#### [DATA FOR THE TASK]
_ _ _ _ _ _ _

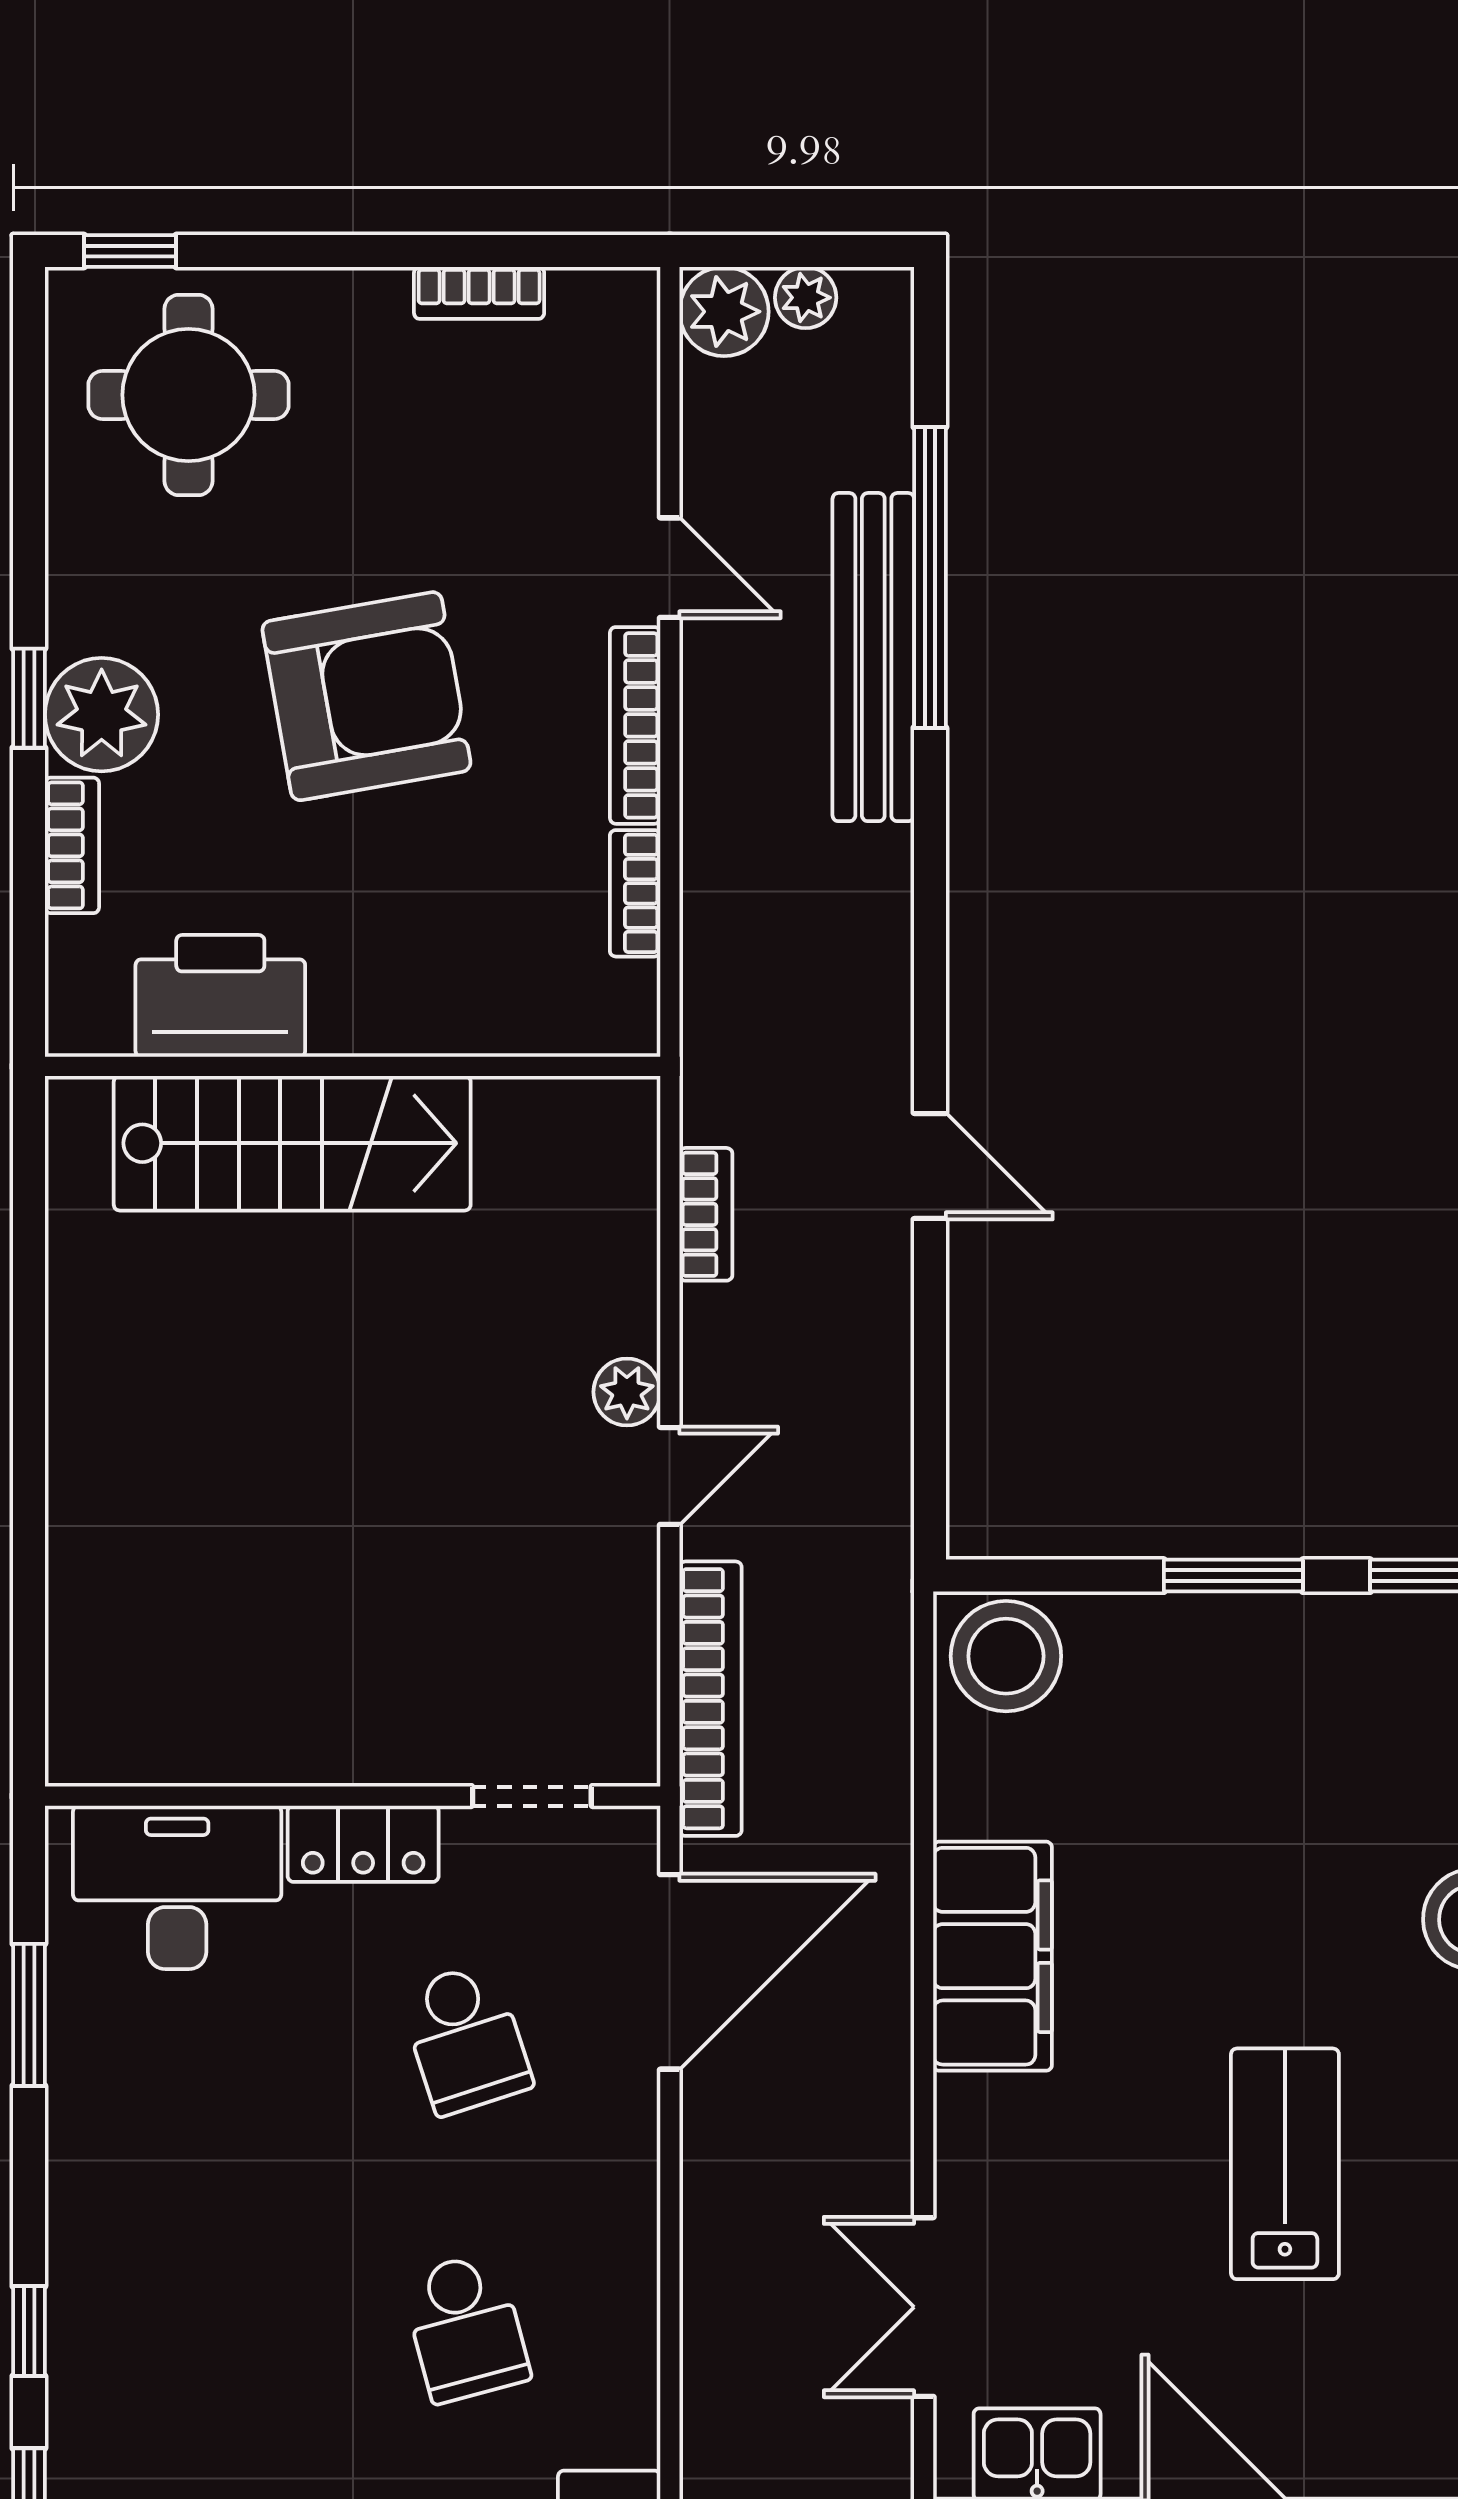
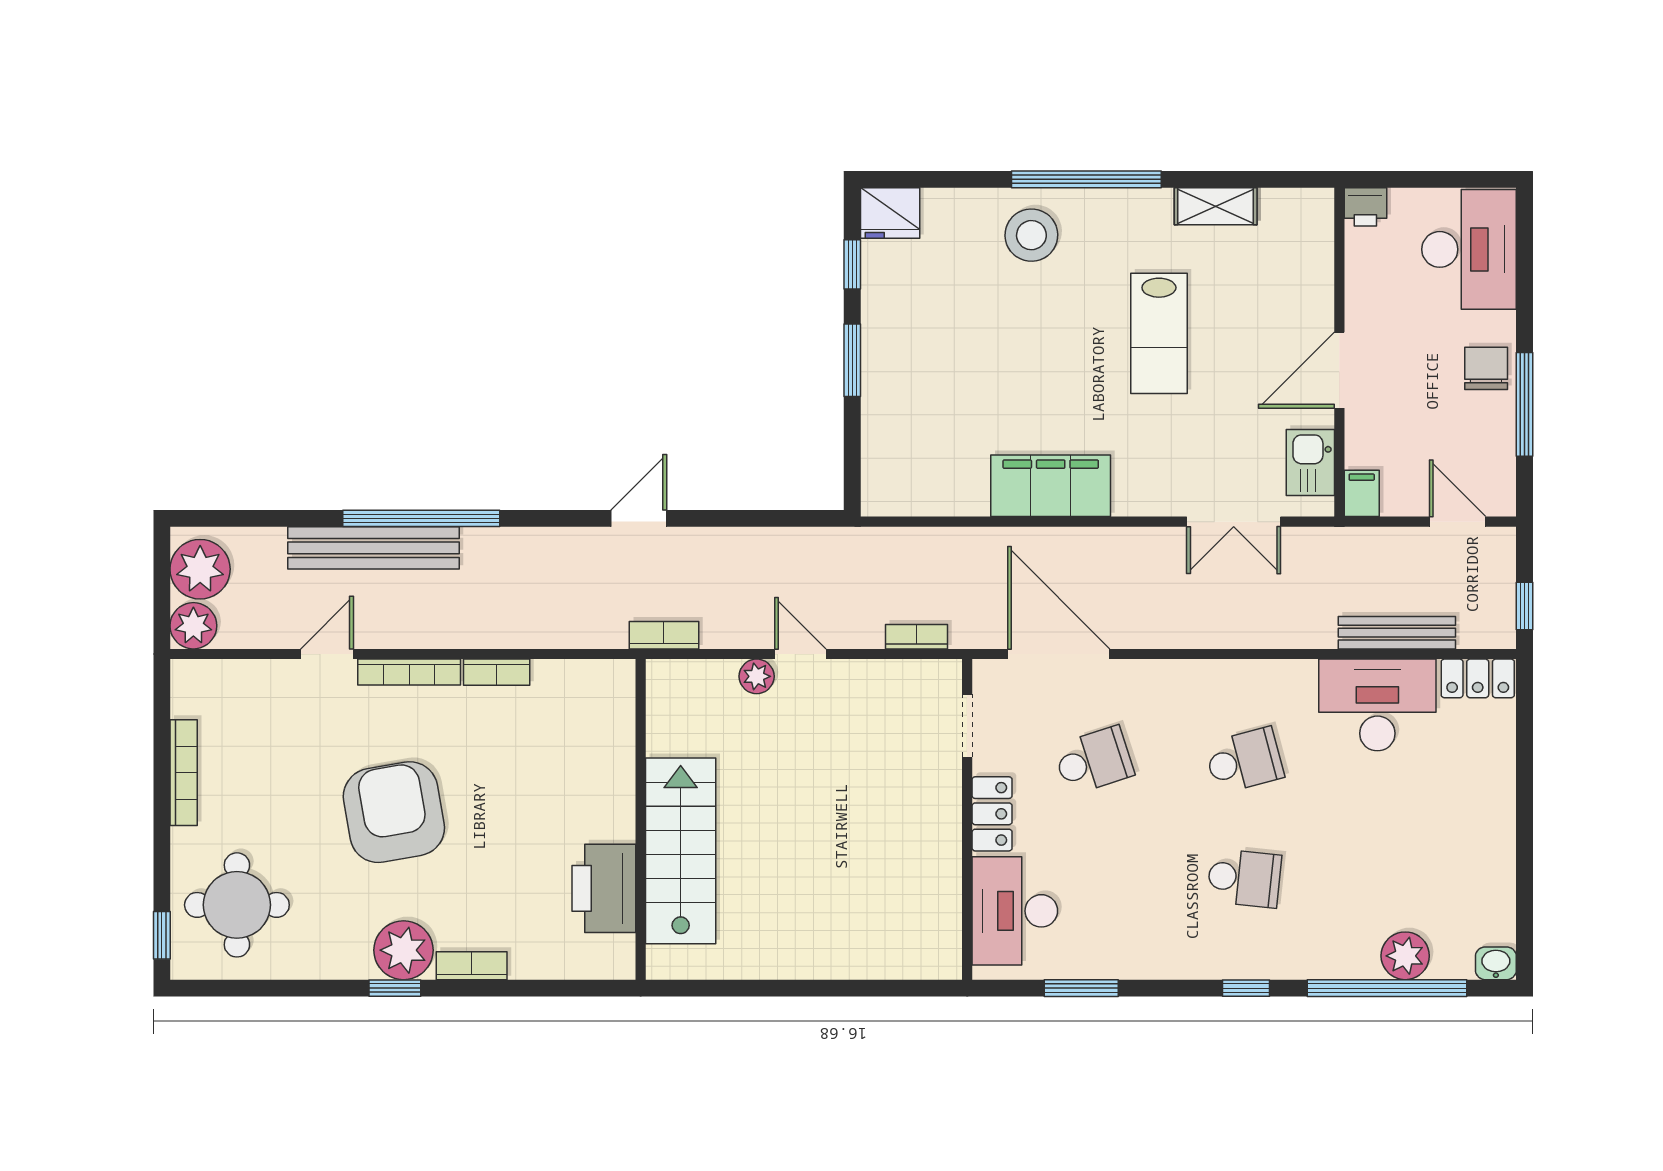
bookcase: (479, 293) -> (184, 773), width x1.56
plant: (806, 298) -> (200, 569), width x1.88, depth x1.88
window: (930, 577) -> (421, 518), moved
printer: (220, 996) -> (604, 888), moved
wall: (353, 1066) -> (641, 819), moved
stairs: (292, 1143) -> (681, 851), moved
stool: (1006, 1656) -> (894, 479), removed
bookcase: (710, 1699) -> (916, 637), width x0.43, depth x0.76
lab bench: (1285, 2164) -> (1159, 333), turned -90
school desk: (240, 2327) -> (1244, 878), added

_ _ _ _ _ _ _

Please transcribe the listing exactly as it stands, but omit its pictures.

#### [THE COMPLETED TASK]
bookcase: (479, 293) -> (184, 773), width x1.56
plant: (806, 298) -> (200, 569), width x1.88, depth x1.88
window: (930, 577) -> (421, 518), moved
printer: (220, 996) -> (604, 888), moved
wall: (353, 1066) -> (641, 819), moved
stairs: (292, 1143) -> (681, 851), moved
stool: (1006, 1656) -> (894, 479), removed
bookcase: (710, 1699) -> (916, 637), width x0.43, depth x0.76
lab bench: (1285, 2164) -> (1159, 333), turned -90
school desk: (240, 2327) -> (1244, 878), added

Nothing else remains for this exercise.